WORK ORDER: Count every line in the entries below that contains the word "degrees", and give only that number.
◆ ◆ ◆
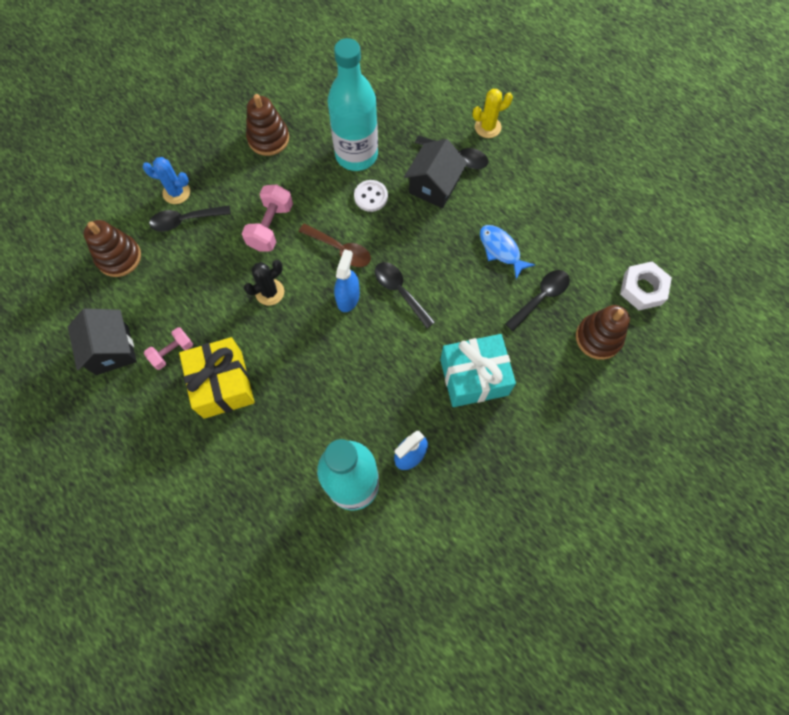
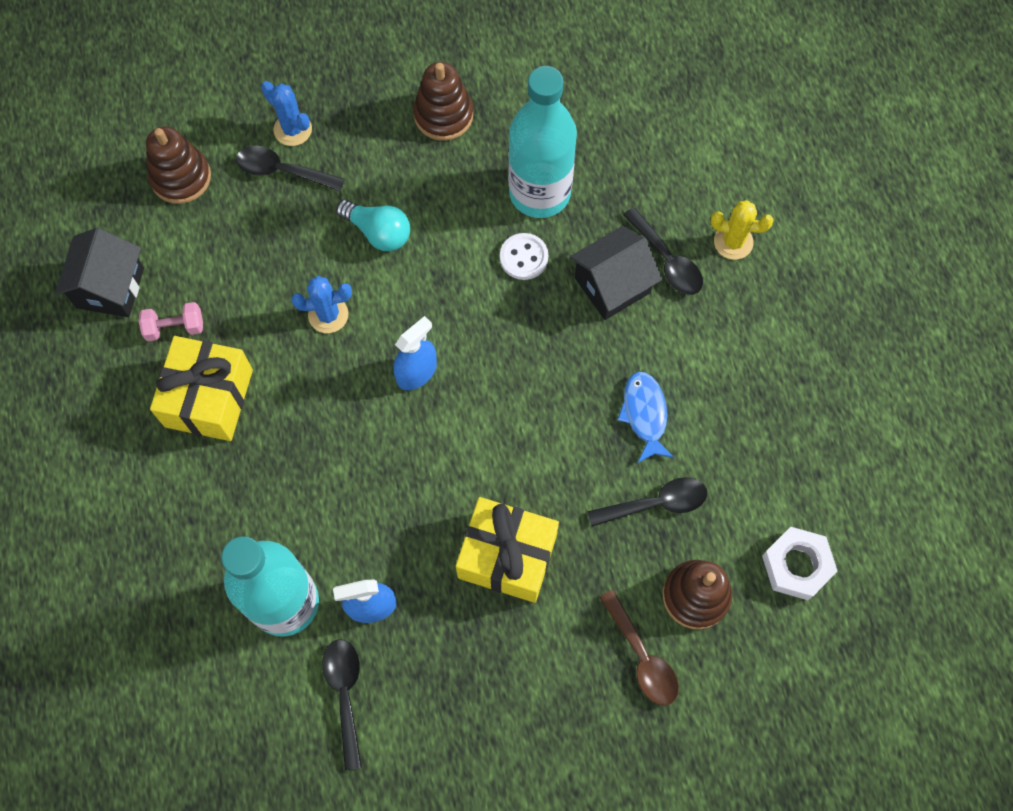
camera: 30 degrees right, 0 degrees up
(269, 292) = (328, 315): black cactus -> blue cactus
(270, 226) = (378, 232): pink dumbbell -> turquoise light bulb
(340, 249) = (444, 306): brown spoon -> brown spoon (642, 656)
(400, 292) = (484, 399): black spoon -> black spoon (345, 694)
(474, 377) = (507, 556): turquoise gift -> yellow gift

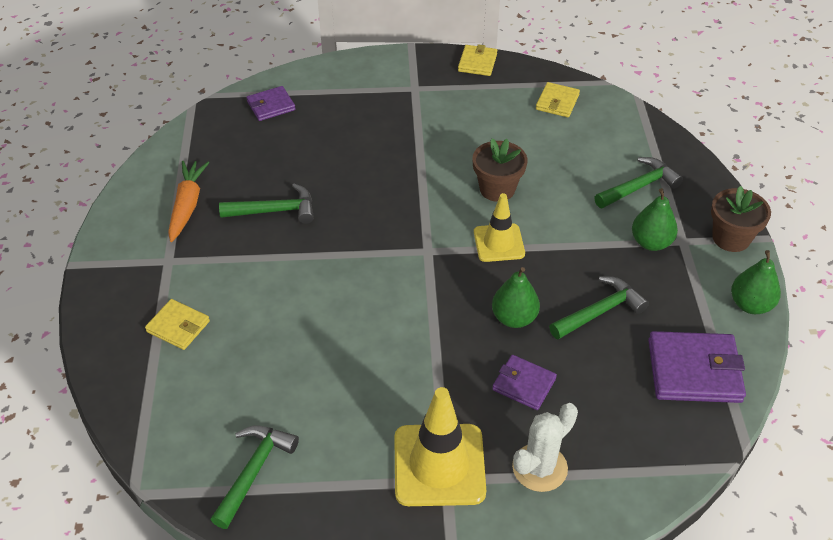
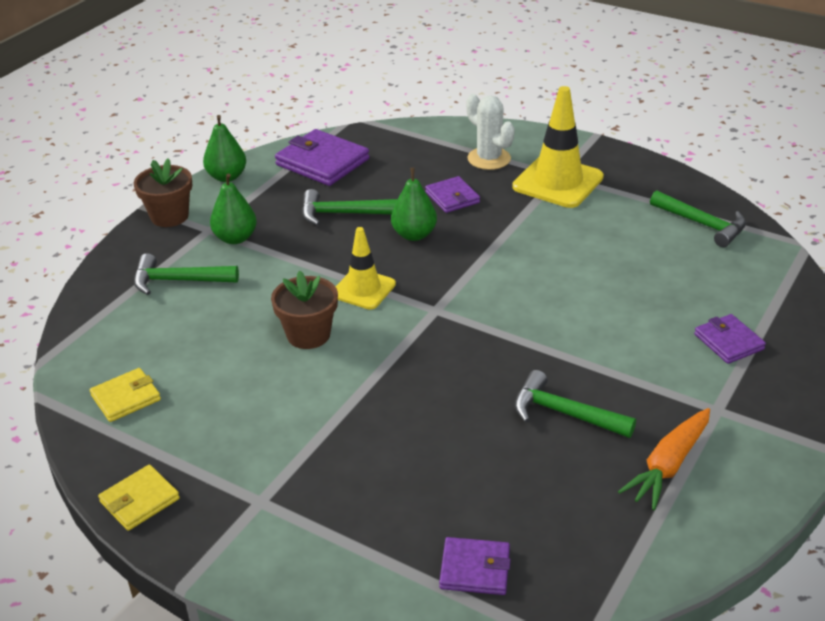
camera: 145 degrees left, 10 degrees down
(178, 326) = (728, 342): yellow wallet -> purple wallet
(254, 471) = (702, 224): green hammer -> green hammer turned 105 degrees counterclockwise
(539, 468) = (489, 159): white cactus -> white cactus turned 60 degrees clockwise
◆ ◆ ◆
EXERCISE ANSWER: 4